Look below for the line with "R3: 10k (VCC, VLOAD) -> 10k (SDA, VCC)". Retype it and every line after it to the end, exactly, but leave out the pictures.

+++ SUPPLIED MATERIAL +++

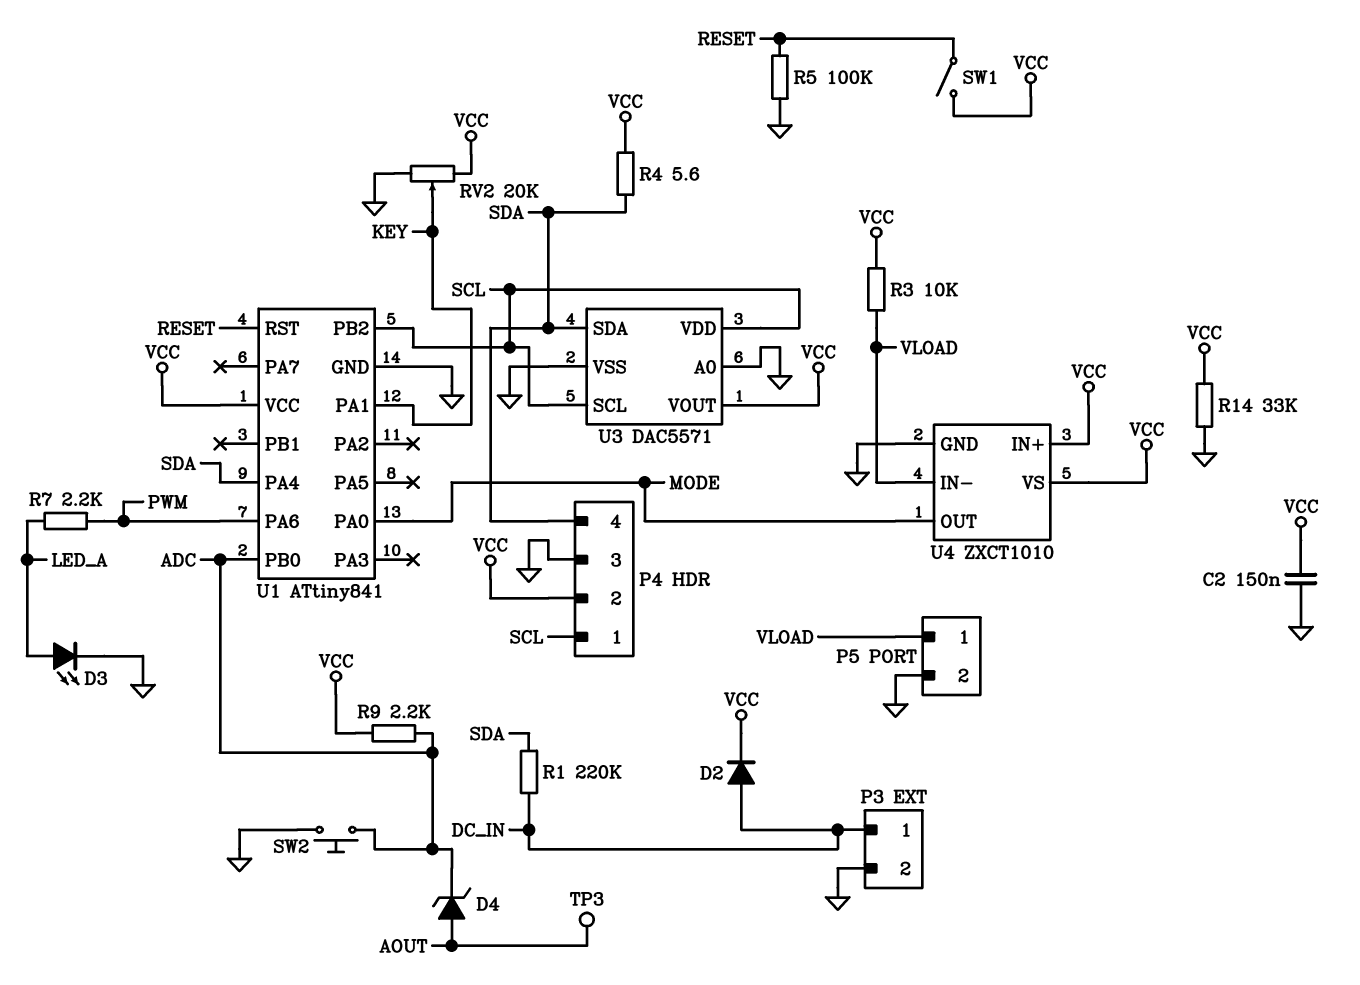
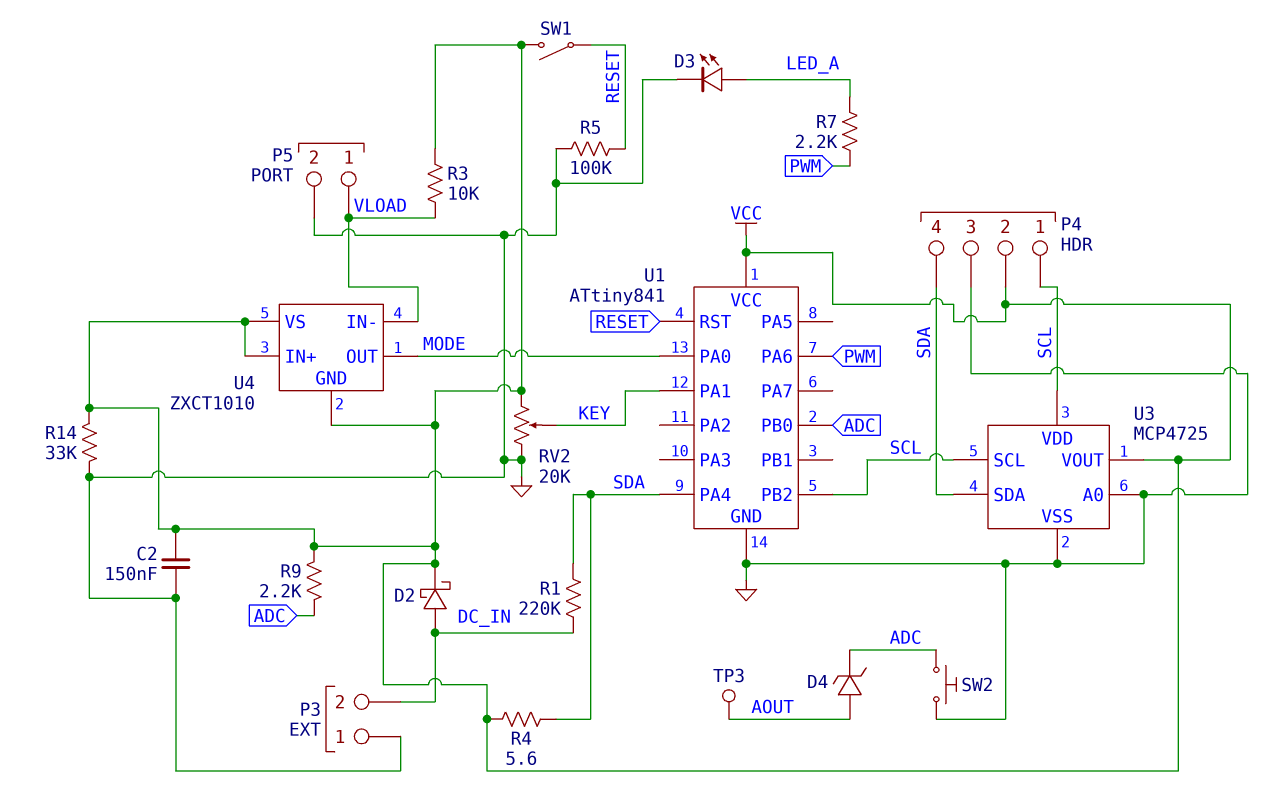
D2: diode (A DC_IN, K VCC) -> schottky (A DC_IN, K VCC)
P3 pin 1: DC_IN -> GND
P3 pin 2: GND -> DC_IN
U3: DAC5571 -> MCP4725
U4 pin GND: GND -> VCC

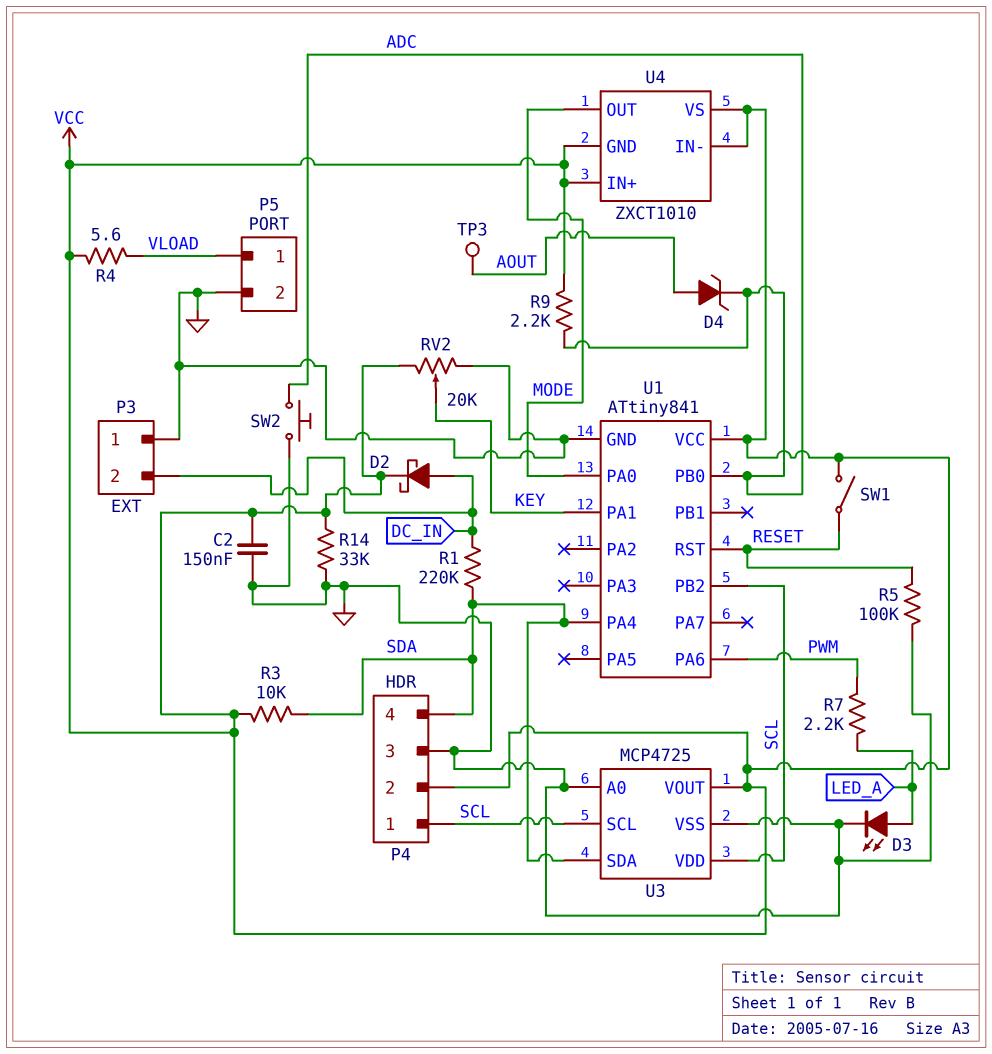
R3: 10k (VCC, VLOAD) -> 10k (SDA, VCC)
R4: 5.6 (SDA, VCC) -> 5.6 (VCC, VLOAD)
U4 pin IN-: VLOAD -> VCC

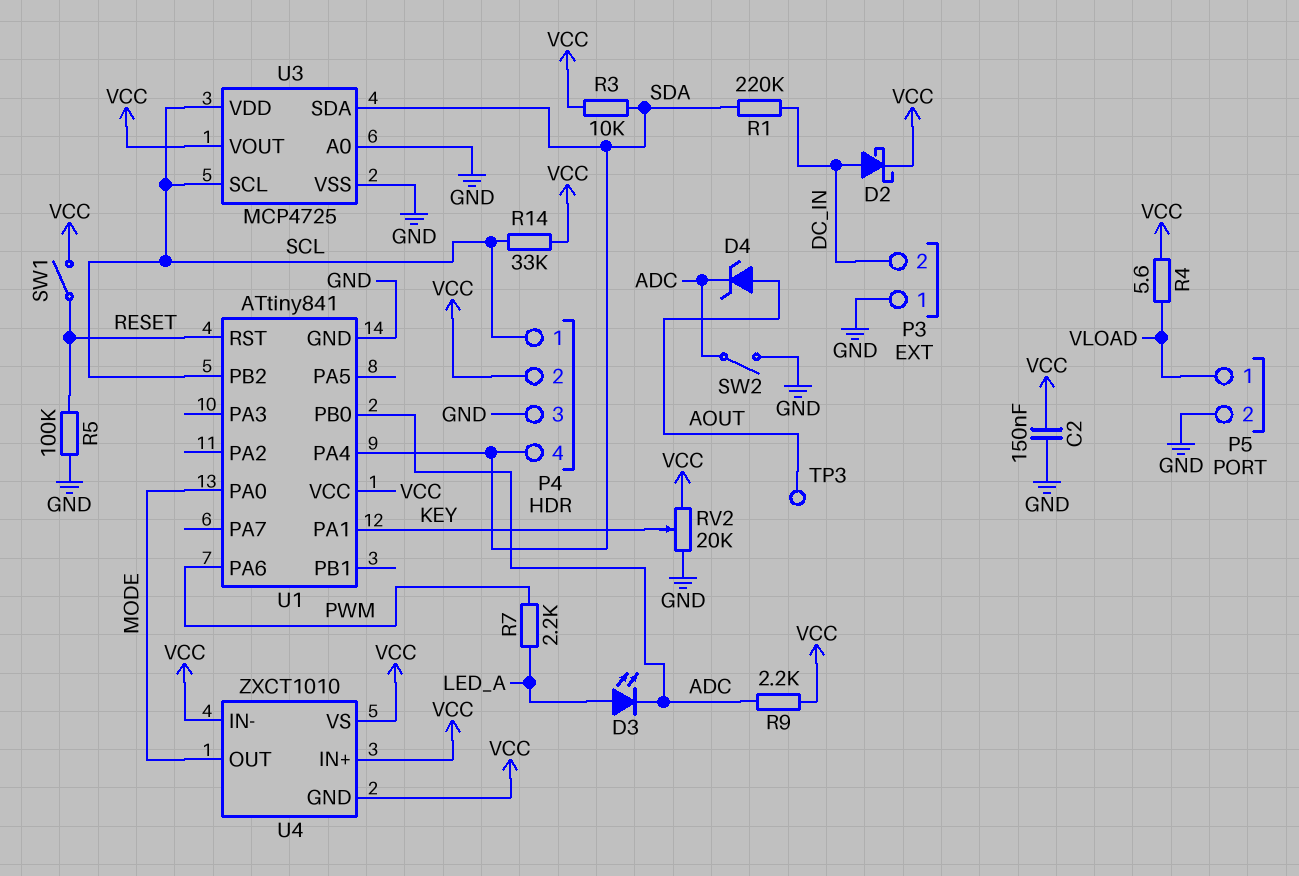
D3: LED (A LED_A, K GND) -> LED (A LED_A, K ADC)
R14: 33k (GND, VCC) -> 33k (SCL, VCC)
SW2: button (ADC, GND) -> switch (ADC, GND)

+++

- FINISHED TASK -
R3: 10k (VCC, VLOAD) -> 10k (SDA, VCC)
R4: 5.6 (SDA, VCC) -> 5.6 (VCC, VLOAD)
U4 pin IN-: VLOAD -> VCC

D3: LED (A LED_A, K GND) -> LED (A LED_A, K ADC)
R14: 33k (GND, VCC) -> 33k (SCL, VCC)
SW2: button (ADC, GND) -> switch (ADC, GND)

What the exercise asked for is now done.